Exactly the lines starting at the line containing "(811, 217) = (632, 265): turquoise" and ending at the line containing "(1156, 419) = (741, 546): blue" are to be written out from the listing below, both included.
----------
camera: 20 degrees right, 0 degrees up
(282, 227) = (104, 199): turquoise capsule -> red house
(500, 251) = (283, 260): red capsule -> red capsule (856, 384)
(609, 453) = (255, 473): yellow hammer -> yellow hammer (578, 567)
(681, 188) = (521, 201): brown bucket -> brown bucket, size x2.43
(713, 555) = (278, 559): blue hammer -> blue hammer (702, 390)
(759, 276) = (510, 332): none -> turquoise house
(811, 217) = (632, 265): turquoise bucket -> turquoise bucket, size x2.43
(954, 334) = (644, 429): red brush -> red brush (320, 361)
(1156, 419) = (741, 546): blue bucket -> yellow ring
----------
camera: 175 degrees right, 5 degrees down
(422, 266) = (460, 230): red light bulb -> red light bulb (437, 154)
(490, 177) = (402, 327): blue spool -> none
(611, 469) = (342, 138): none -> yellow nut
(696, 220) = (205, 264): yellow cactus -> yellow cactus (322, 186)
----------
__COMPLETED TASK__.
(811, 217) = (632, 265): turquoise bucket -> turquoise bucket, size x2.43
(954, 334) = (644, 429): red brush -> red brush (320, 361)
(1156, 419) = (741, 546): blue bucket -> yellow ring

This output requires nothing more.